## WHAT IS NEEDED
Pictures within the data are to be left out; everything else must be reproduced exactly.

= = =

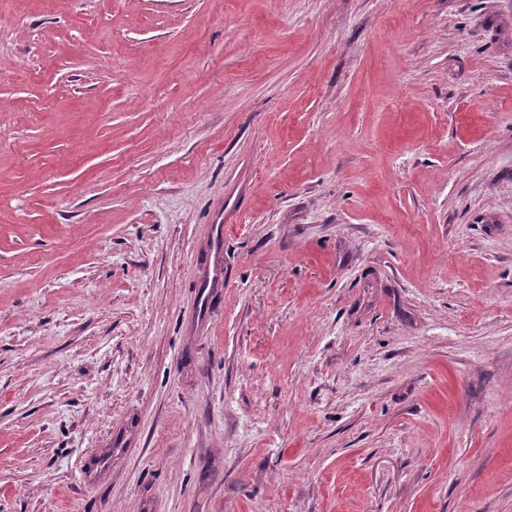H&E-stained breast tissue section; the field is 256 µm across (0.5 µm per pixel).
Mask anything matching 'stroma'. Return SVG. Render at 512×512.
I'll return each instance as SVG.
<instances>
[{
  "mask_svg": "<svg viewBox=\"0 0 512 512\" xmlns=\"http://www.w3.org/2000/svg\"><path fill=\"white\" fill-rule=\"evenodd\" d=\"M0 512H512V0H0Z\"/></svg>",
  "mask_w": 512,
  "mask_h": 512,
  "instance_id": "obj_1",
  "label": "stroma"
}]
</instances>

= = =

## RESPONSE TO THIS EXERCISE
H&E-stained breast tissue section; the field is 256 µm across (0.5 µm per pixel).
Mask anything matching 'stroma'. Return SVG. Render at 512×512.
I'll return each instance as SVG.
<instances>
[{
  "mask_svg": "<svg viewBox=\"0 0 512 512\" xmlns=\"http://www.w3.org/2000/svg\"><path fill=\"white\" fill-rule=\"evenodd\" d=\"M0 512H512V0H0Z\"/></svg>",
  "mask_w": 512,
  "mask_h": 512,
  "instance_id": "obj_1",
  "label": "stroma"
}]
</instances>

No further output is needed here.